- [TASK TO COMPLETE]: Find each line in the listing below that contains the string "appoggiatura", where uppercase and lowercase must match, and copy out every such line.

- [DATA EXCERPTS]:
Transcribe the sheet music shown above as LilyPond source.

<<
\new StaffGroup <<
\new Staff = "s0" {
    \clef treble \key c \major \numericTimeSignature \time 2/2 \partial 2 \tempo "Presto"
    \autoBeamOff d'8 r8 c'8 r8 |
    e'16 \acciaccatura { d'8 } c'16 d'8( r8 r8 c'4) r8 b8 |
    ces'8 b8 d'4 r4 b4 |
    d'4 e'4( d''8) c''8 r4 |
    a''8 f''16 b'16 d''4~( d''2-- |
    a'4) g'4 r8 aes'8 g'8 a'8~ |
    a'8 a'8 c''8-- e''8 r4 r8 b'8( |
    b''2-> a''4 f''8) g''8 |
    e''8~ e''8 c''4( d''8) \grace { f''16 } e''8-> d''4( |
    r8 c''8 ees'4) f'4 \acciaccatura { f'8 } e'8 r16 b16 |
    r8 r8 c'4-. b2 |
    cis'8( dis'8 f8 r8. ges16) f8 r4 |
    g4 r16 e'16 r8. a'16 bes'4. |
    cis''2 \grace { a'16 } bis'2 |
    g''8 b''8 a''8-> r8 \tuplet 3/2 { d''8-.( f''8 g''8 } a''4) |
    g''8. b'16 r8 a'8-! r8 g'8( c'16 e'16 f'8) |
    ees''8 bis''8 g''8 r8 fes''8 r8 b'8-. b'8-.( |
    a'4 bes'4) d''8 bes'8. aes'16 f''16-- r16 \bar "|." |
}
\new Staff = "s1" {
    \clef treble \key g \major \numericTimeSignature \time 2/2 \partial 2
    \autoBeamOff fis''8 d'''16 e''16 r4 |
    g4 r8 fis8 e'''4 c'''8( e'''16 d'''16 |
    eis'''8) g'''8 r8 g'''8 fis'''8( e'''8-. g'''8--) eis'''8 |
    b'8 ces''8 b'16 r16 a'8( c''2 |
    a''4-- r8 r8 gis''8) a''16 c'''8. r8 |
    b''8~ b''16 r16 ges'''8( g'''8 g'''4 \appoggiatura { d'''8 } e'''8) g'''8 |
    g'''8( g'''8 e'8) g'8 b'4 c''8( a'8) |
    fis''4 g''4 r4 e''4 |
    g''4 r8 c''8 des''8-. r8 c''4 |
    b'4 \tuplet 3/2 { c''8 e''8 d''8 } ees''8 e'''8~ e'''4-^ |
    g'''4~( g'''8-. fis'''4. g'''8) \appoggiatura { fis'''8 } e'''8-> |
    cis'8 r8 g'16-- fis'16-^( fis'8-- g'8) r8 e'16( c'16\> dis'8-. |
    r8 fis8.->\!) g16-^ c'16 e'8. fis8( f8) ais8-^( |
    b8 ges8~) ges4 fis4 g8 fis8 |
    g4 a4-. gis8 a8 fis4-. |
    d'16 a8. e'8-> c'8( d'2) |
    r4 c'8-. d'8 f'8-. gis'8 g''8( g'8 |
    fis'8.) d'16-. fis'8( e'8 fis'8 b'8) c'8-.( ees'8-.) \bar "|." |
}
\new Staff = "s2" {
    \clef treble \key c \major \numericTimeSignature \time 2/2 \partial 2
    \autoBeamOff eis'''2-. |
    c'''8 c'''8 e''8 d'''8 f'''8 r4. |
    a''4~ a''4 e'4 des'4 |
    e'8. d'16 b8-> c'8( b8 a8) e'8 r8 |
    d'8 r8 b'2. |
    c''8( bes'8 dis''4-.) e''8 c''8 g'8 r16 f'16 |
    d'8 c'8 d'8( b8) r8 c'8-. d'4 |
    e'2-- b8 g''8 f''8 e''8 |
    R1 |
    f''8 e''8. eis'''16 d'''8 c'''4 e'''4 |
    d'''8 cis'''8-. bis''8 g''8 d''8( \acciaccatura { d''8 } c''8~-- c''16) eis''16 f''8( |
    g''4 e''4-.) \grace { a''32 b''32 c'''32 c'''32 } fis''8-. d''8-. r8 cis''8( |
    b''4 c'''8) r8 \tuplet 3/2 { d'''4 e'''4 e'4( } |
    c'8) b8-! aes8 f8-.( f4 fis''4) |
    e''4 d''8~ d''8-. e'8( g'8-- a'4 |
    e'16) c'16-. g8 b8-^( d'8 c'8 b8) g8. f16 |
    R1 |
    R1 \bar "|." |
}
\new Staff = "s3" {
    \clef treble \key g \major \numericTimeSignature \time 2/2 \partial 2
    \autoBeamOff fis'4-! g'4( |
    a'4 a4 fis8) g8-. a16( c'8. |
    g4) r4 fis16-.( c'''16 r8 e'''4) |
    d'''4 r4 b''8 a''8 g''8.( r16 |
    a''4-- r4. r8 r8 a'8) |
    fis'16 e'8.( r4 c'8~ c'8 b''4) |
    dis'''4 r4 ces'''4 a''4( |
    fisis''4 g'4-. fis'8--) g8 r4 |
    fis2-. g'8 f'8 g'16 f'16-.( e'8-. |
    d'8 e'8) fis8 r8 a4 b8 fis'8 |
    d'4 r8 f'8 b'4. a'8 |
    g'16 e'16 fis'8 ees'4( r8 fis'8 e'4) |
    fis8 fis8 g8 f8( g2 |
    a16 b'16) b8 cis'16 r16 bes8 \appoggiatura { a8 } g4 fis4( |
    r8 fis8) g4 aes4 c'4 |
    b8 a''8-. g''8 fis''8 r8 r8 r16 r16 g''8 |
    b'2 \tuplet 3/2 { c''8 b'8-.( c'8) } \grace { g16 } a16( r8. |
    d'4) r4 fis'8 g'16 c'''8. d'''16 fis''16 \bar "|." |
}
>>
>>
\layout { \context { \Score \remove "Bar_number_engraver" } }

- [RESULT OF THIS EXERCISE]:
    b''8~ b''16 r16 ges'''8( g'''8 g'''4 \appoggiatura { d'''8 } e'''8) g'''8 |
    g'''4~( g'''8-. fis'''4. g'''8) \appoggiatura { fis'''8 } e'''8-> |
    a16 b'16) b8 cis'16 r16 bes8 \appoggiatura { a8 } g4 fis4( |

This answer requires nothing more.